> _Aim of the task_
Transcribe the records that follow exactly. Skip the pictures.

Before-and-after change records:
────────────────────
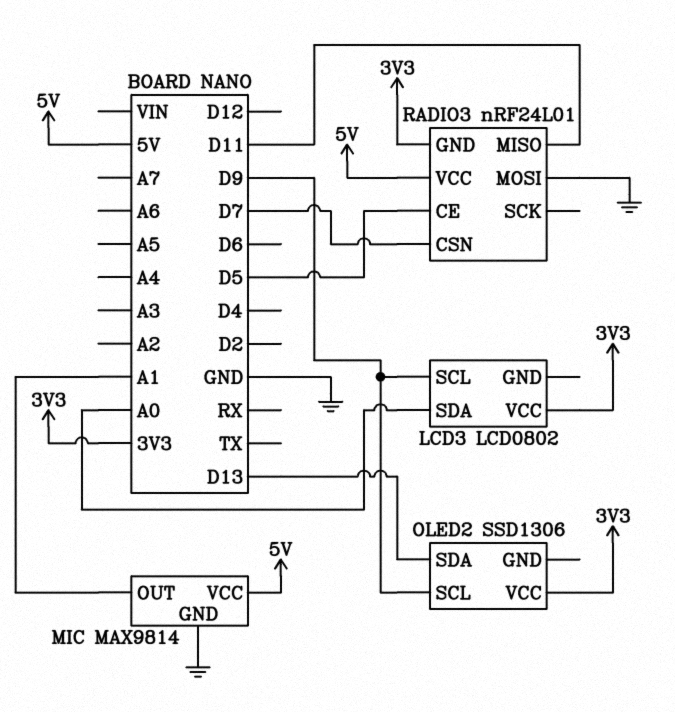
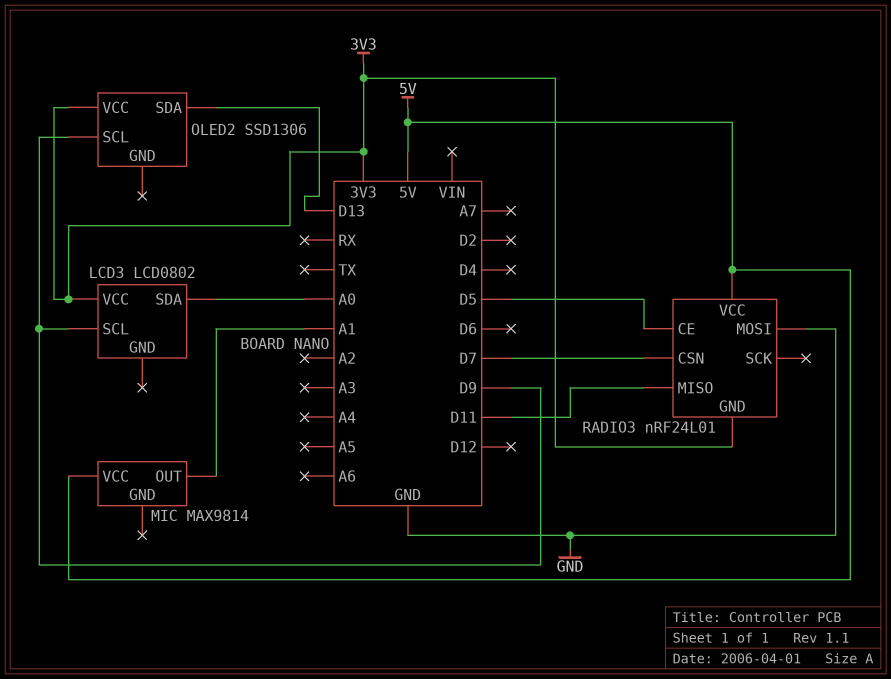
MIC pin GND: GND -> none

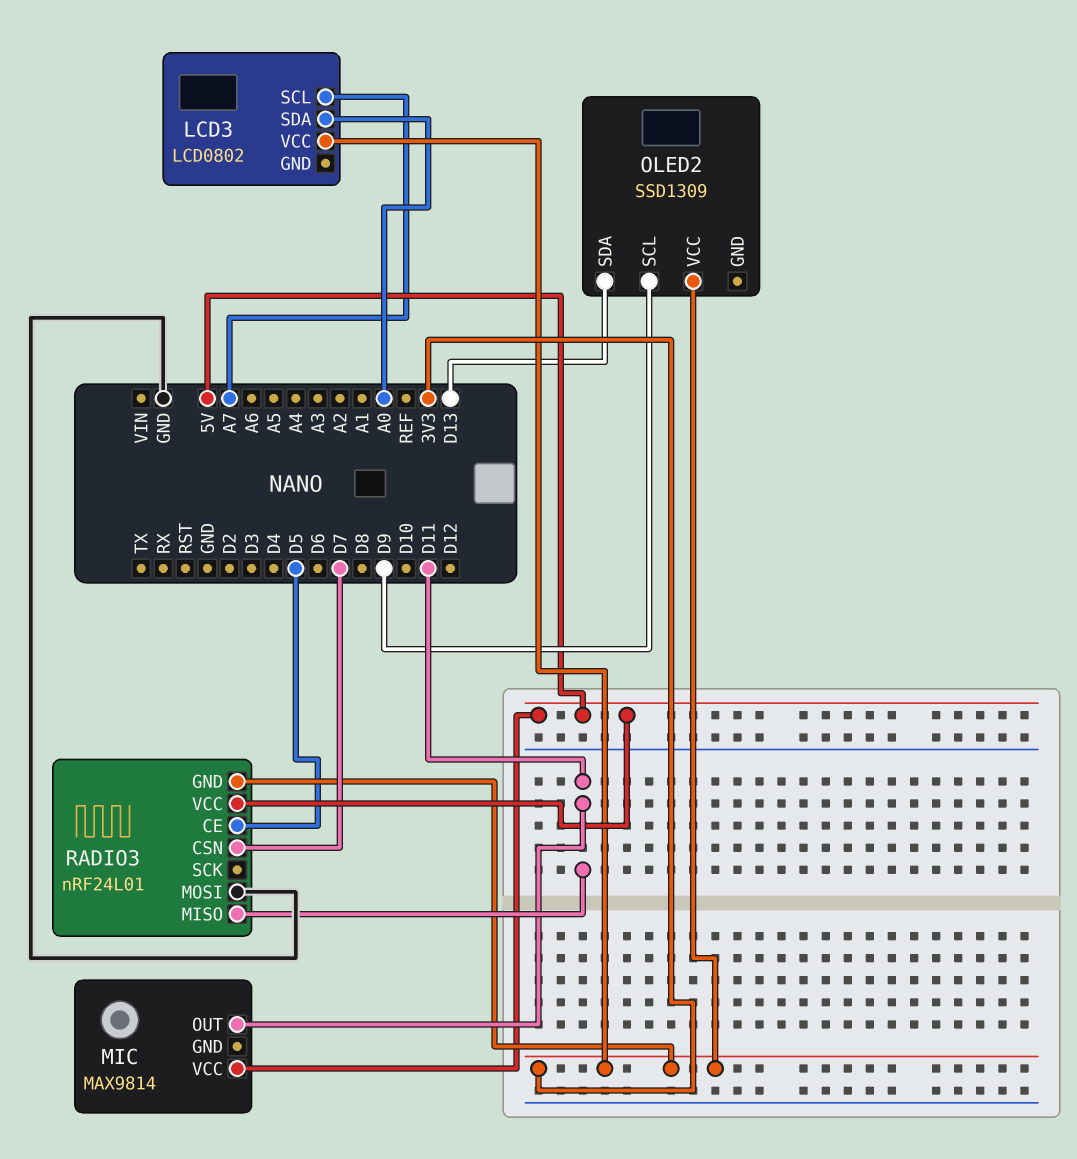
LCD3 pin SCL: D9 -> A7
MIC pin OUT: A1 -> D11
OLED2: SSD1306 -> SSD1309

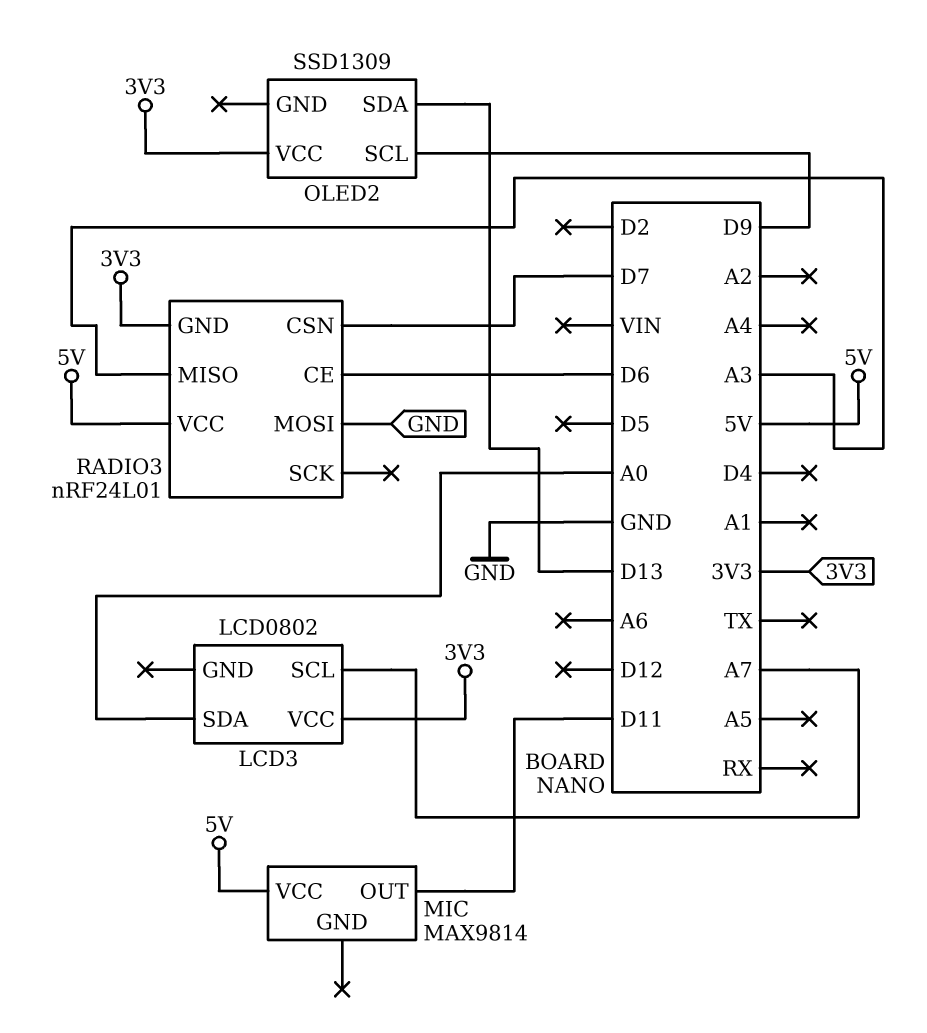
RADIO3 pin CE: D5 -> D6
RADIO3 pin MISO: D11 -> A3

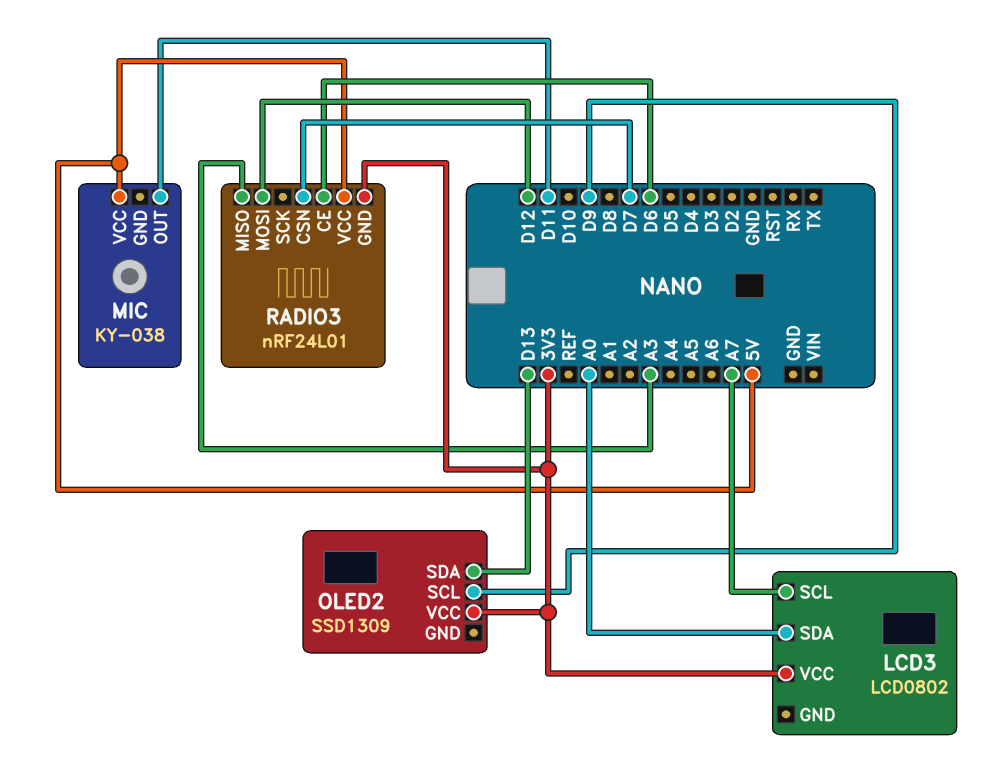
MIC: MAX9814 -> KY-038
RADIO3 pin MOSI: GND -> D12

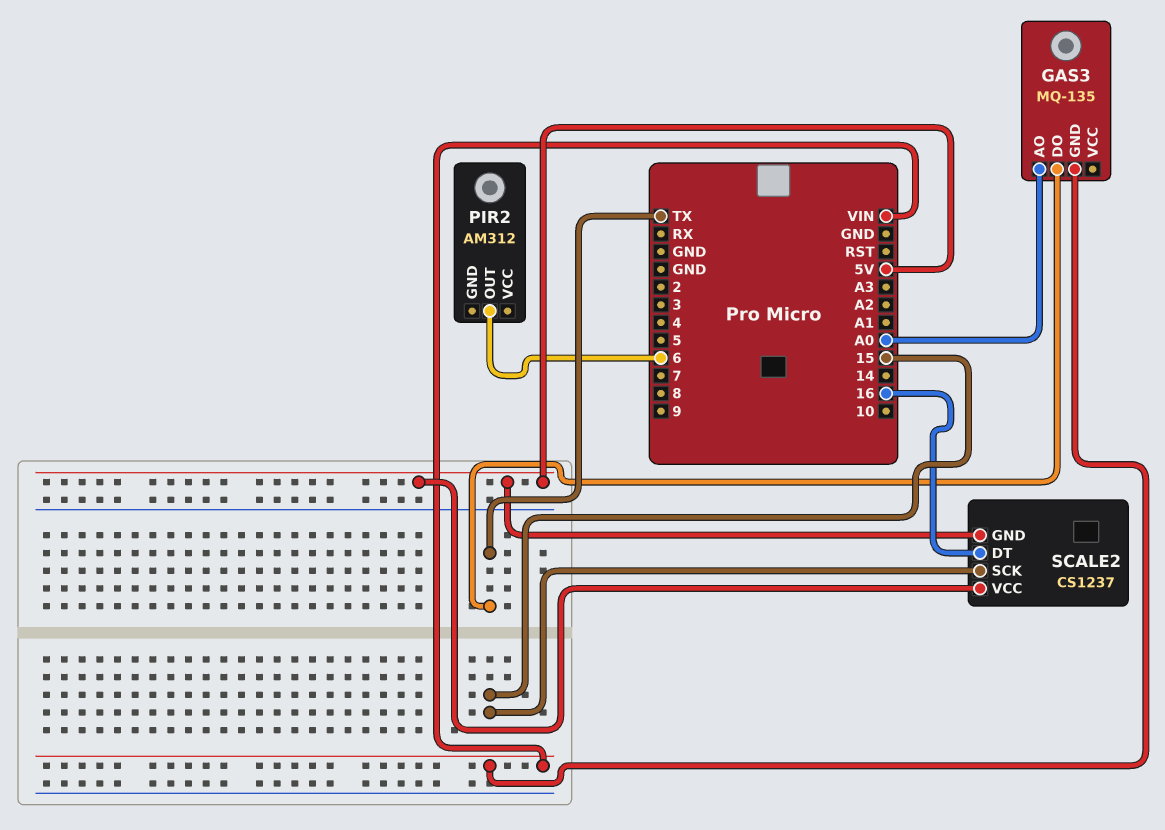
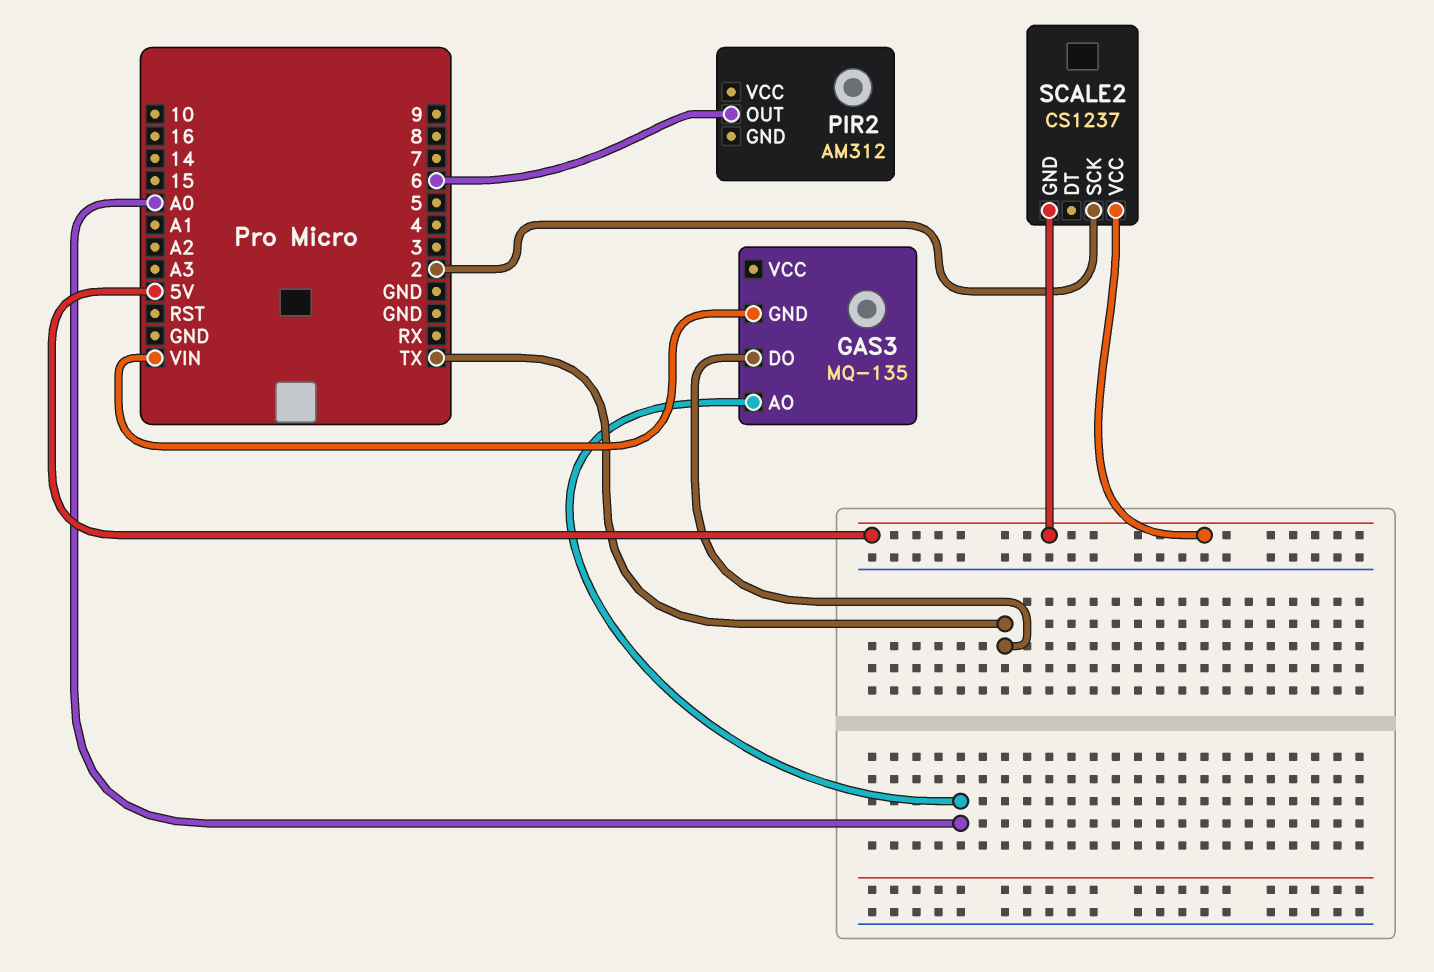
SCALE2 pin DT: 16 -> none
SCALE2 pin SCK: 15 -> 2

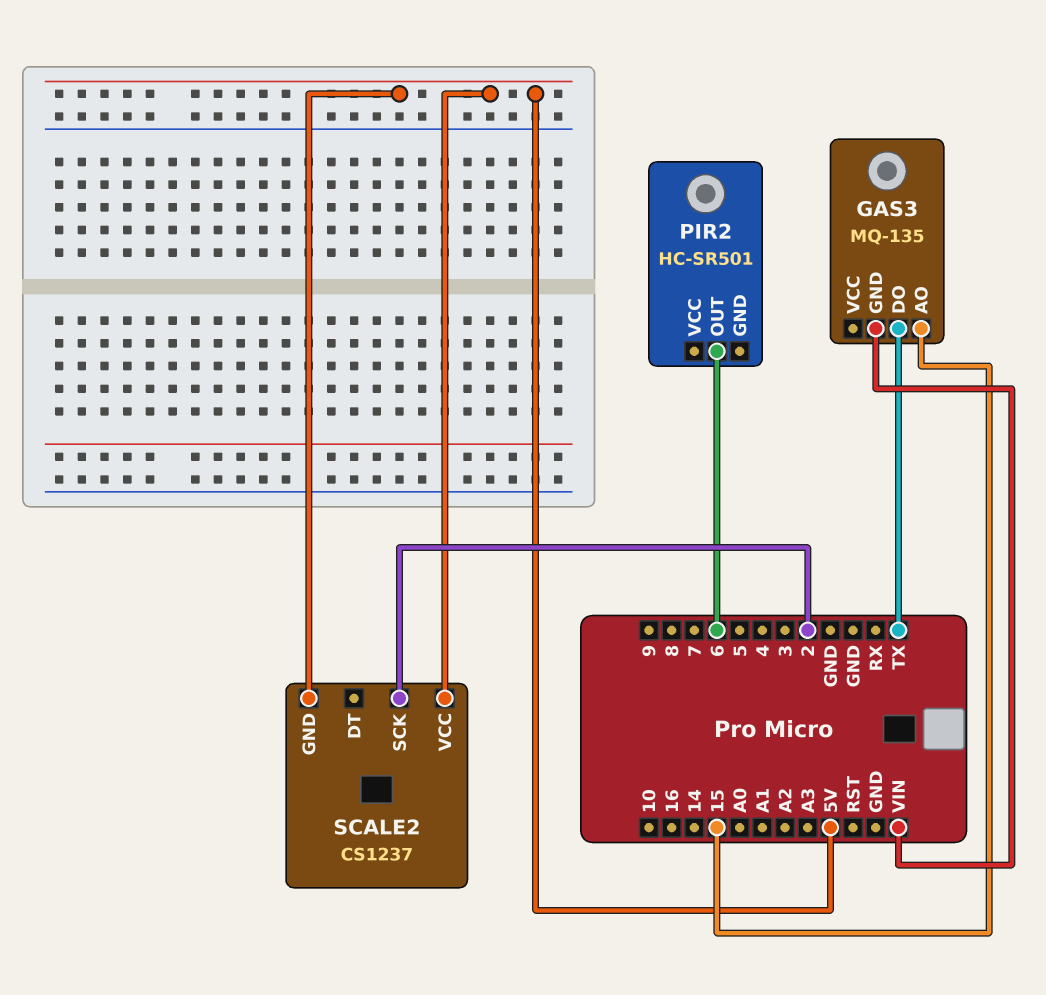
GAS3 pin AO: A0 -> 15
PIR2: AM312 -> HC-SR501

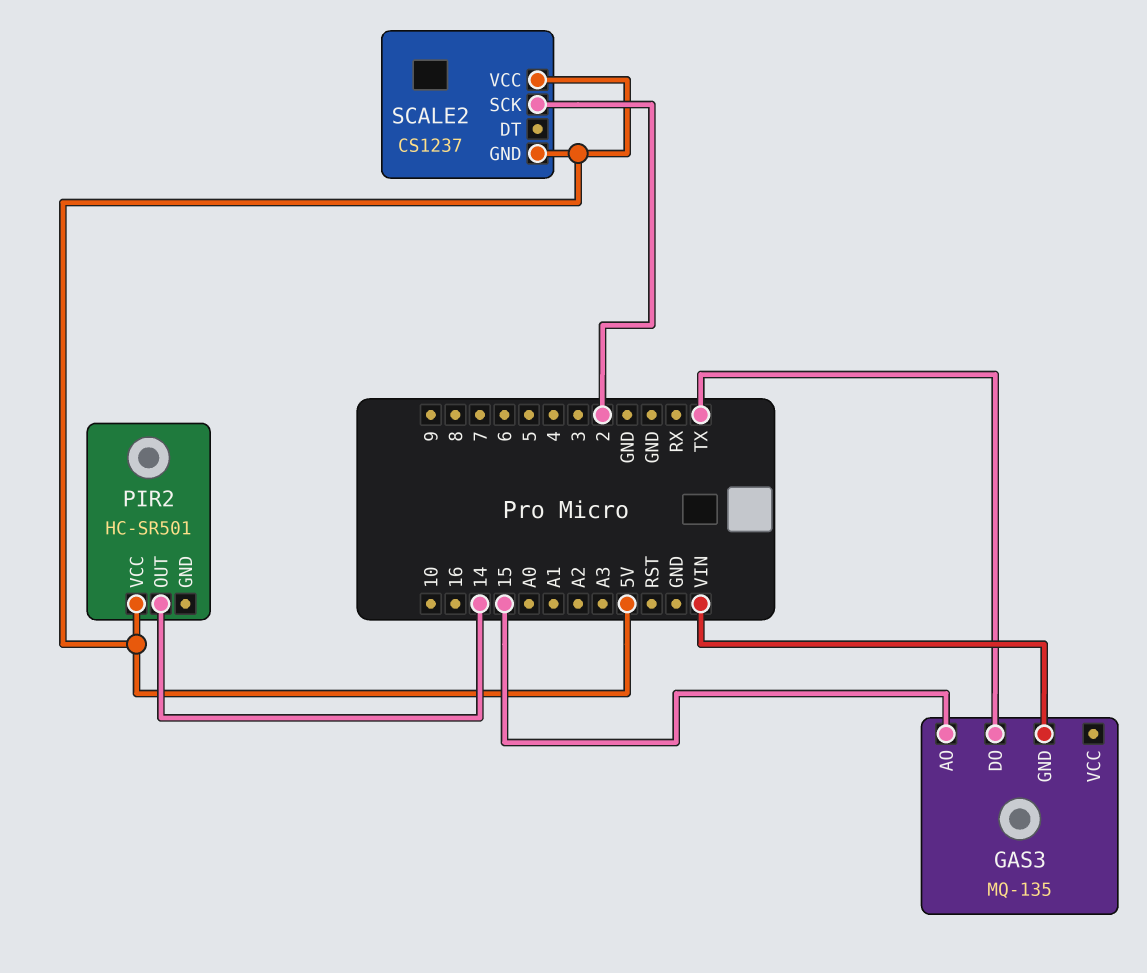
PIR2 pin OUT: 6 -> 14
PIR2 pin VCC: none -> 5V

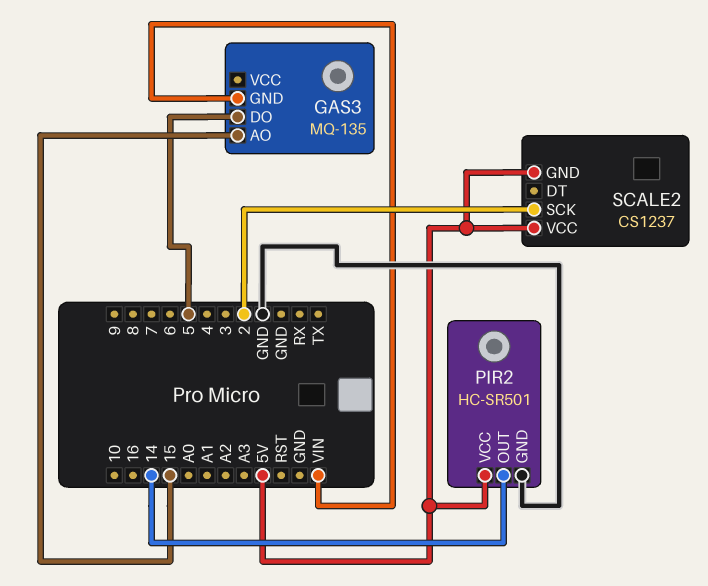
GAS3 pin DO: TX -> 5
PIR2 pin GND: none -> GND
────────────────────
> _Finished task_
MIC pin GND: GND -> none

LCD3 pin SCL: D9 -> A7
MIC pin OUT: A1 -> D11
OLED2: SSD1306 -> SSD1309

RADIO3 pin CE: D5 -> D6
RADIO3 pin MISO: D11 -> A3

MIC: MAX9814 -> KY-038
RADIO3 pin MOSI: GND -> D12

SCALE2 pin DT: 16 -> none
SCALE2 pin SCK: 15 -> 2

GAS3 pin AO: A0 -> 15
PIR2: AM312 -> HC-SR501

PIR2 pin OUT: 6 -> 14
PIR2 pin VCC: none -> 5V

GAS3 pin DO: TX -> 5
PIR2 pin GND: none -> GND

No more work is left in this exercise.